:: DATA PROVIDED ::
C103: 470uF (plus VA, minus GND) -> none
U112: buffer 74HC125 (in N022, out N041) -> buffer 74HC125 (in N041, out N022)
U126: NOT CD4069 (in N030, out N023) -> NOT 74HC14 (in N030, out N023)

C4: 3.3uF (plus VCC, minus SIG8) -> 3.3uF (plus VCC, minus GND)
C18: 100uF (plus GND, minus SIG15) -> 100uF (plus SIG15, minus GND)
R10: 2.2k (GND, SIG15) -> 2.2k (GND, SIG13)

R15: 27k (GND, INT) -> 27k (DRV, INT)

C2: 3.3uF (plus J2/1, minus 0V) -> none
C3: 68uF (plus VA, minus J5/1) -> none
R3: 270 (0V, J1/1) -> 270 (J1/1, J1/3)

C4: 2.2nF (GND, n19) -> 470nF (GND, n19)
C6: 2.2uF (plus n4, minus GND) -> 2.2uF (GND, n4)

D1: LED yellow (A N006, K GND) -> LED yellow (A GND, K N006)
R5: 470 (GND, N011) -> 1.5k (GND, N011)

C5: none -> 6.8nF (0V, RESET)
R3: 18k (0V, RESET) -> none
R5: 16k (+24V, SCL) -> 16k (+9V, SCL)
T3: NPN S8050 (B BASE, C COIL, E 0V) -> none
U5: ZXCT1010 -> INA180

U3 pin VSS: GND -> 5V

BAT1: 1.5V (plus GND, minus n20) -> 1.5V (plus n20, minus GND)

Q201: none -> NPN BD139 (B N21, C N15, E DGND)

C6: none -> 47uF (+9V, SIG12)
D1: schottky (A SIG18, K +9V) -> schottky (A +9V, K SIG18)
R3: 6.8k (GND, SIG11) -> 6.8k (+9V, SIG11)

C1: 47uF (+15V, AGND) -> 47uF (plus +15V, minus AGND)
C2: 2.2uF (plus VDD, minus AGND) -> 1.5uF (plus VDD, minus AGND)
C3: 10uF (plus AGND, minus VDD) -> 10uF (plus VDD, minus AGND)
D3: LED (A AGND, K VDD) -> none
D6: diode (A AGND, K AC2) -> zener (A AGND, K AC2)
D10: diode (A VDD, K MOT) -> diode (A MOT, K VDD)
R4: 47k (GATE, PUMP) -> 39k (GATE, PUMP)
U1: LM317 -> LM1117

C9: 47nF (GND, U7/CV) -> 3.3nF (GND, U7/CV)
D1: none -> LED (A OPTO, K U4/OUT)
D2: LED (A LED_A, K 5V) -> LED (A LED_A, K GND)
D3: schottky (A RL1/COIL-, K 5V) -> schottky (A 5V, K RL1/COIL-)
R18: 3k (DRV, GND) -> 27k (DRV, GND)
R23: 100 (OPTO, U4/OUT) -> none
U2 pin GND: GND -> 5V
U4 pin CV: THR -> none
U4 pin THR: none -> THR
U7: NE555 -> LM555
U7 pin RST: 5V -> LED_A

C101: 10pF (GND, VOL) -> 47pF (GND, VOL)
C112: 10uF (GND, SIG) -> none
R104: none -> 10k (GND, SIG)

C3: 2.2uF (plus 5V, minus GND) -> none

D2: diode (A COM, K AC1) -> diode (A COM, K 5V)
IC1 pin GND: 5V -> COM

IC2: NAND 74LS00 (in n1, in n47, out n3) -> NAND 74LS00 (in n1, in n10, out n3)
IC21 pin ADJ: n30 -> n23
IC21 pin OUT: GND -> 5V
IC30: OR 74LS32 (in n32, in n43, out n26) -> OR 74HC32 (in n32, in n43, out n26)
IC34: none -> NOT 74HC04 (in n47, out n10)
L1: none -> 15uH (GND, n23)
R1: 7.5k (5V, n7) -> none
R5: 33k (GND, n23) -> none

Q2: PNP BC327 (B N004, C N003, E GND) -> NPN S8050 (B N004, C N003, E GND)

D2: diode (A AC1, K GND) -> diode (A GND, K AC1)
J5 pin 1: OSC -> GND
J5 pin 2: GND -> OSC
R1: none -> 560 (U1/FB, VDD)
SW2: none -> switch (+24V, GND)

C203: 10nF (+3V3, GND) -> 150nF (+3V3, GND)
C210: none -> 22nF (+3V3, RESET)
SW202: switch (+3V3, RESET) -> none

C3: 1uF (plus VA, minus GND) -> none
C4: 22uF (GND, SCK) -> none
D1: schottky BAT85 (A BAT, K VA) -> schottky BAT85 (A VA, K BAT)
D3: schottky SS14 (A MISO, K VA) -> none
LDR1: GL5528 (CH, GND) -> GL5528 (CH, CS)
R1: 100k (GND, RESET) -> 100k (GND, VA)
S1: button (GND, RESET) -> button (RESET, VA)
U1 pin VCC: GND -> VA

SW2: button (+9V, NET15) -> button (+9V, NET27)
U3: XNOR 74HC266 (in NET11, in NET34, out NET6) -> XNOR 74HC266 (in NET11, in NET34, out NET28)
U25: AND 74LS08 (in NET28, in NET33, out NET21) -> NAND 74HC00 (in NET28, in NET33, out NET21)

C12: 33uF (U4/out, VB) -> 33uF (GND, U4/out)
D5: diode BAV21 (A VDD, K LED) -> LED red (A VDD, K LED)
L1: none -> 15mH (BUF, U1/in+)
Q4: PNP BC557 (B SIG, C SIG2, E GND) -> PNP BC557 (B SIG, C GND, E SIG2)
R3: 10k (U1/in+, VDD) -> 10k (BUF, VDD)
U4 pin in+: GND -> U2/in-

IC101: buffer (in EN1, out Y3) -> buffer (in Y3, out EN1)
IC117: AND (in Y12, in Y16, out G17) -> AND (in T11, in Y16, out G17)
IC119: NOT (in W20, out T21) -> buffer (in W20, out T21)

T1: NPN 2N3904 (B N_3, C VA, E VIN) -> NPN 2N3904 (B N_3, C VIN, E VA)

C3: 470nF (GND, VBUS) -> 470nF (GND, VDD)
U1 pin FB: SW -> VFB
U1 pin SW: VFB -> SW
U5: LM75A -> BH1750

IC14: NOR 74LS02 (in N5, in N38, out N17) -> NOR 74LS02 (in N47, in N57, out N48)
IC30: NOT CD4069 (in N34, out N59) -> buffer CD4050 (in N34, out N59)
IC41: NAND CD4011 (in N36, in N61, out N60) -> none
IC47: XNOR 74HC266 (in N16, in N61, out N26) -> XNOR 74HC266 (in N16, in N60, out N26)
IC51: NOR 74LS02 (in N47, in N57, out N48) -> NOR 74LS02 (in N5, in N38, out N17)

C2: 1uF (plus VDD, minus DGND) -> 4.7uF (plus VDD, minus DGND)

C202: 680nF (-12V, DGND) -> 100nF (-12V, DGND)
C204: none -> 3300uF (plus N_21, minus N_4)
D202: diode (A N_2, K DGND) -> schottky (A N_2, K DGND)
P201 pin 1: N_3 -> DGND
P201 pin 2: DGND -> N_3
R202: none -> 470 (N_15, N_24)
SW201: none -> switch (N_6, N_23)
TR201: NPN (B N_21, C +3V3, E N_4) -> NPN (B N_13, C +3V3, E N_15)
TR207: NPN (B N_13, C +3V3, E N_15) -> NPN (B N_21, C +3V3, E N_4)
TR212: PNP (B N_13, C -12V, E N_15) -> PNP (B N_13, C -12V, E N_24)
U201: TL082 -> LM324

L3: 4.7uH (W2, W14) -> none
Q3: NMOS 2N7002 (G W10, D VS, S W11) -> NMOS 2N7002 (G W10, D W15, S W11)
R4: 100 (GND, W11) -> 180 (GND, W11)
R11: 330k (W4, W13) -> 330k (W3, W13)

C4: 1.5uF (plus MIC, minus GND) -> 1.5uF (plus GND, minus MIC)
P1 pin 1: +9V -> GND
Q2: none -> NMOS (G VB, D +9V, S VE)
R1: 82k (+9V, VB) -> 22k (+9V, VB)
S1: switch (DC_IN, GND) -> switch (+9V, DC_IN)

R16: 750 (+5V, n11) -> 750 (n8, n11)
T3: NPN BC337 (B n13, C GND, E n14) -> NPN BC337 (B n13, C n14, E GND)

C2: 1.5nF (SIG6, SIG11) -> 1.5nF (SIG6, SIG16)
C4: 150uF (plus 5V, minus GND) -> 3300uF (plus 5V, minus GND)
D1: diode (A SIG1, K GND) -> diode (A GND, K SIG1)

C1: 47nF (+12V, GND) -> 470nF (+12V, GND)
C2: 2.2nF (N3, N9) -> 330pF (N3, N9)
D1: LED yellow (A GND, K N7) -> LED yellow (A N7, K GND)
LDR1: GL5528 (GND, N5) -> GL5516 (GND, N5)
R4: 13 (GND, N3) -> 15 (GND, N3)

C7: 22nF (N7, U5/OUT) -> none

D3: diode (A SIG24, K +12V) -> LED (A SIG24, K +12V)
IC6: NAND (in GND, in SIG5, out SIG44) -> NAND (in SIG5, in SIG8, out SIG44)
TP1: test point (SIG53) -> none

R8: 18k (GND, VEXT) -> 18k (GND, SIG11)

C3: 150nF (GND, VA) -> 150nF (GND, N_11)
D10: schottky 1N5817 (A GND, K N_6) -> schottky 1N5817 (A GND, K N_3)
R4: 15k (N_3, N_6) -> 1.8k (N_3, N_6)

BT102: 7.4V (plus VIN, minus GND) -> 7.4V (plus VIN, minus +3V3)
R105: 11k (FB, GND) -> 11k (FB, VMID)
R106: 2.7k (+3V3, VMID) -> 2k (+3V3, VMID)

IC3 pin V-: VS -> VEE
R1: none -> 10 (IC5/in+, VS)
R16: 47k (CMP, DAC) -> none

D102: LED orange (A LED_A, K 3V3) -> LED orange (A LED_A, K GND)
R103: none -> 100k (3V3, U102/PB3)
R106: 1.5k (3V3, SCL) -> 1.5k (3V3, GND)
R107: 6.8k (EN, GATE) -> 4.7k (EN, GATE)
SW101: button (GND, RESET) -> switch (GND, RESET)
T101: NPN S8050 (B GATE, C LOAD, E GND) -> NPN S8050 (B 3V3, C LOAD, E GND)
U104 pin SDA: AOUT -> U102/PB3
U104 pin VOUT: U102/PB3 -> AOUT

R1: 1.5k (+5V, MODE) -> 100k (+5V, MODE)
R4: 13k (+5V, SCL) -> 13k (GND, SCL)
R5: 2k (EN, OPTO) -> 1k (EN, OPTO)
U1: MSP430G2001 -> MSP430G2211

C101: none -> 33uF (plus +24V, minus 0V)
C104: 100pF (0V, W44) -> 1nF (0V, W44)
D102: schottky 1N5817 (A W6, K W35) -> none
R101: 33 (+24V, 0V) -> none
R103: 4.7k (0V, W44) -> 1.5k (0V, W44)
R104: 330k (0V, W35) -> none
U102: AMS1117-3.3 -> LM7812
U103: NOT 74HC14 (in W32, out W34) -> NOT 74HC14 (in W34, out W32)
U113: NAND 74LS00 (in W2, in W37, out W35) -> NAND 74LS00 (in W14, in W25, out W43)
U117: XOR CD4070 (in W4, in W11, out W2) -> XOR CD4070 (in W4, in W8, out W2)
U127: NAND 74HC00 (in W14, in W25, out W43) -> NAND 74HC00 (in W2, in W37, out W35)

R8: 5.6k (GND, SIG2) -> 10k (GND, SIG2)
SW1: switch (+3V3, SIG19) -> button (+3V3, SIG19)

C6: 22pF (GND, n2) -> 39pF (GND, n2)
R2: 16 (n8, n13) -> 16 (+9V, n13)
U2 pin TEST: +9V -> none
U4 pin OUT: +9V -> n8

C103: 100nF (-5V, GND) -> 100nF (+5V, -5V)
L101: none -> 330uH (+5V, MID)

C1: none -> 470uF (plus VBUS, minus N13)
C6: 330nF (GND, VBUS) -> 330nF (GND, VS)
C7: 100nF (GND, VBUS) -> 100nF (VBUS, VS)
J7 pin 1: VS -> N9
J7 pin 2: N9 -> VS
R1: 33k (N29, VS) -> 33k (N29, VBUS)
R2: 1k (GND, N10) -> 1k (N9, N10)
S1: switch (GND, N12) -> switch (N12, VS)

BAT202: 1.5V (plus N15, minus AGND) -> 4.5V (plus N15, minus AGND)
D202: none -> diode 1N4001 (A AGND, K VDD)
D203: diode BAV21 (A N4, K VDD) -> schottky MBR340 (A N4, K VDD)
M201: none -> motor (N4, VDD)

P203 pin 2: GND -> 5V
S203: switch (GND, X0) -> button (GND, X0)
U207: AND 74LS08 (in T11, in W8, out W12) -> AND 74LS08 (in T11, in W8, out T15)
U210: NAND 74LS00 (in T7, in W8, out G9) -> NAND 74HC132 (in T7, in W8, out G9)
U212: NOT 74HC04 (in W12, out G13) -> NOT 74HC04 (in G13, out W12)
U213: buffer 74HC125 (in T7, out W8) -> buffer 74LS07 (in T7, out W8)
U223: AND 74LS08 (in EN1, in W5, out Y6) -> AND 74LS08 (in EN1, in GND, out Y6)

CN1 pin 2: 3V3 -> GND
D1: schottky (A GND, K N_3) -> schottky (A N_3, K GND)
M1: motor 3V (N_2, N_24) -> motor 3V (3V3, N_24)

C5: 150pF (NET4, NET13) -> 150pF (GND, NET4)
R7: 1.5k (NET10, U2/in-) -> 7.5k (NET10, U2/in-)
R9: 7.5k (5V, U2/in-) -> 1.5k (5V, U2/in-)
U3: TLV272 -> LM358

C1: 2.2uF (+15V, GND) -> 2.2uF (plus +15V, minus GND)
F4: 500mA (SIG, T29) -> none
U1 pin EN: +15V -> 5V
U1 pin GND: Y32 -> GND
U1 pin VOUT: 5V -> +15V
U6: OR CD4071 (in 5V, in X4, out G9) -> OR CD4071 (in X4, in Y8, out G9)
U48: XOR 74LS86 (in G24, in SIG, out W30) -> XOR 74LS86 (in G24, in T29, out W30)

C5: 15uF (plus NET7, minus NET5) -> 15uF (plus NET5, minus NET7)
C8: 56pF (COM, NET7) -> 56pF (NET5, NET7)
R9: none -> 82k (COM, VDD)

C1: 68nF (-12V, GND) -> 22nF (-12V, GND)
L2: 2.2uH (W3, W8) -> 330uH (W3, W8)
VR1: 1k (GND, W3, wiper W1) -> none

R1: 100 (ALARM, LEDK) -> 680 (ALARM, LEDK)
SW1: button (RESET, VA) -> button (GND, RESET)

:: ABOUT THIS EXERCISE ::
Beginning at the line above with "P1 pin 1: +9V -> GND" and finishing at the line with "T3: NPN BC337", return each line exactly and return nothing else.

:: SOLUTION FOR THIS PROBLEM ::
P1 pin 1: +9V -> GND
Q2: none -> NMOS (G VB, D +9V, S VE)
R1: 82k (+9V, VB) -> 22k (+9V, VB)
S1: switch (DC_IN, GND) -> switch (+9V, DC_IN)

R16: 750 (+5V, n11) -> 750 (n8, n11)
T3: NPN BC337 (B n13, C GND, E n14) -> NPN BC337 (B n13, C n14, E GND)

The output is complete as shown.